**INSTRUCTIONS FOR THE TASK:** Down to the last line, restate the records below word for word, dropping every image.

**EXTRACTED INFORMATION:**
■ ■ ■ ■

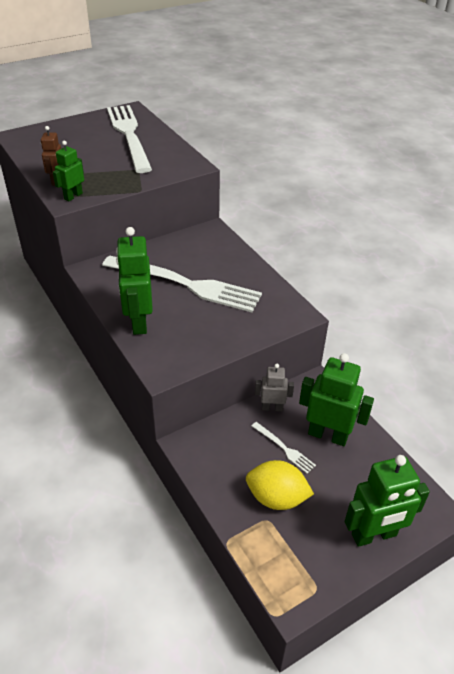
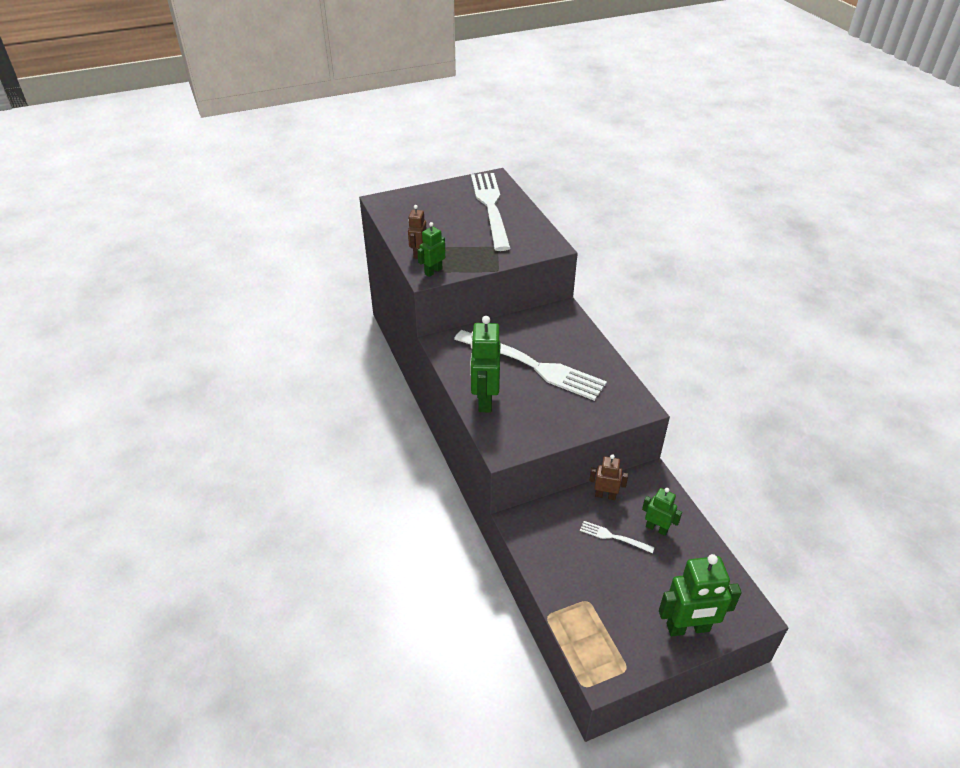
camera: 10 degrees right, 0 degrees up
yellow lemon [246,460,314,510] -> none
white fork [252,422,316,474] -> white fork turned 150 degrees clockwise [580,521,655,553]
grey robot [255,364,294,411] -> brown robot [589,454,628,500]
green robot [299,353,374,446] -> green robot [642,488,682,536], size x0.57

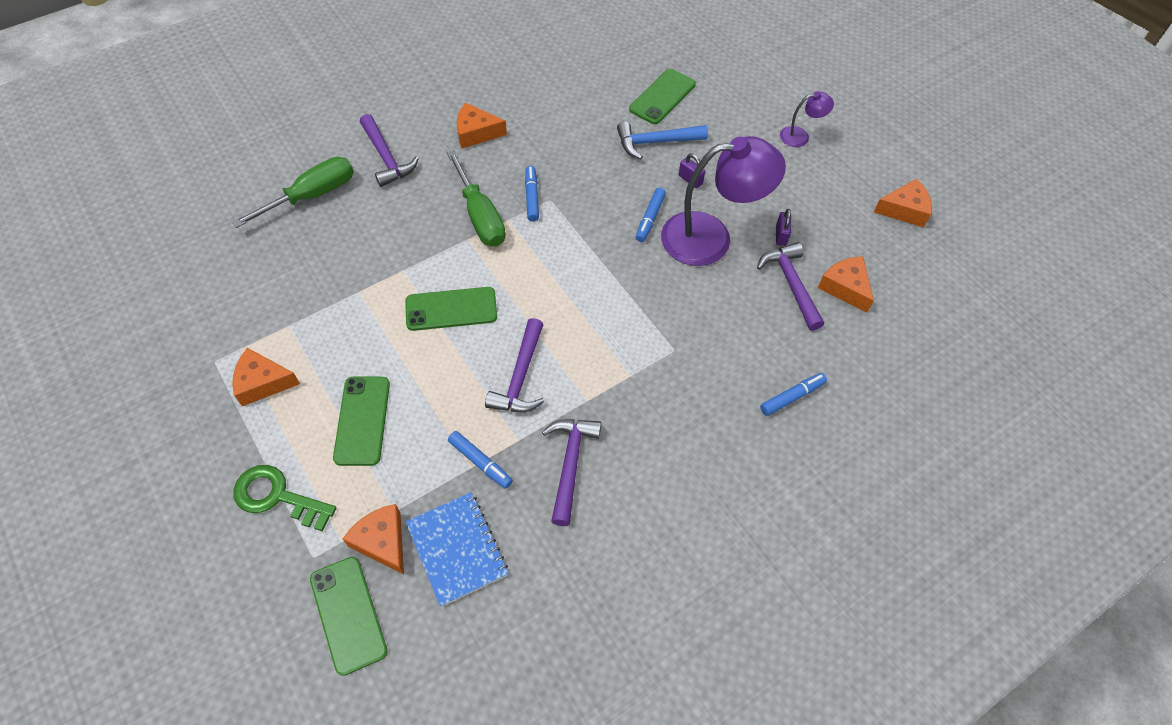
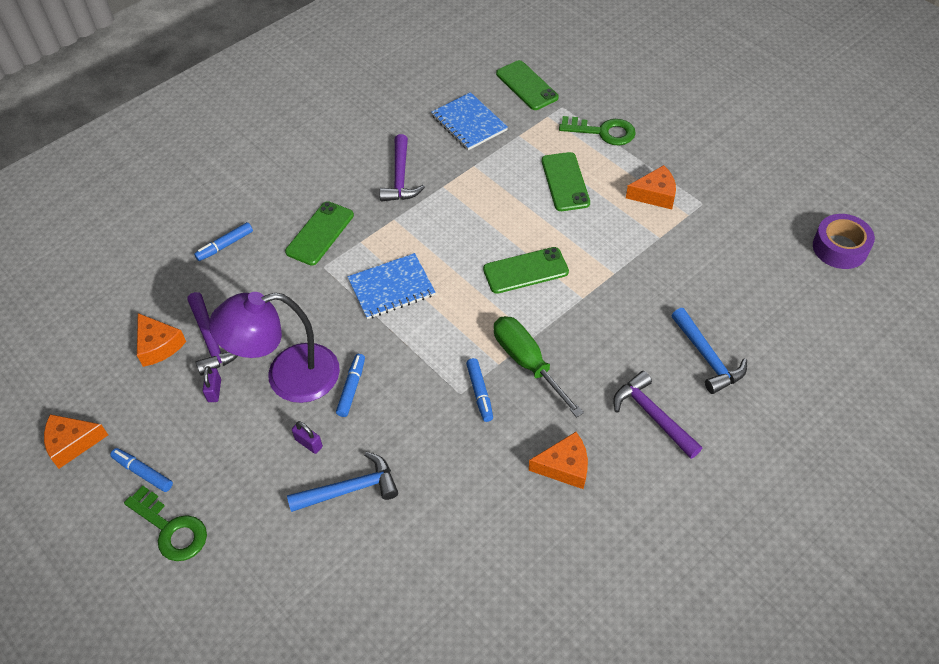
camera: 175 degrees right, 5 degrees down
green screwdriver [232,157,354,228] -> blue hammer [671,308,747,394]
orange cheese [343,504,404,575] -> none
blue marker [448,431,513,489] -> blue marker moved to [110,448,173,492]
purple hammer [485,318,545,412] -> none
green phone [629,69,696,124] -> green phone moved to [285,201,354,266]
purple lamp [780,91,834,147] -> green key [124,485,207,561]
none -> blue notebook [347,253,435,319]
none -> purple tape [813,214,875,269]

■ ■ ■ ■

**ANSWER SPACE:**
camera: 10 degrees right, 0 degrees up
yellow lemon [246,460,314,510] -> none
white fork [252,422,316,474] -> white fork turned 150 degrees clockwise [580,521,655,553]
grey robot [255,364,294,411] -> brown robot [589,454,628,500]
green robot [299,353,374,446] -> green robot [642,488,682,536], size x0.57

camera: 175 degrees right, 5 degrees down
green screwdriver [232,157,354,228] -> blue hammer [671,308,747,394]
orange cheese [343,504,404,575] -> none
blue marker [448,431,513,489] -> blue marker moved to [110,448,173,492]
purple hammer [485,318,545,412] -> none
green phone [629,69,696,124] -> green phone moved to [285,201,354,266]
purple lamp [780,91,834,147] -> green key [124,485,207,561]
none -> blue notebook [347,253,435,319]
none -> purple tape [813,214,875,269]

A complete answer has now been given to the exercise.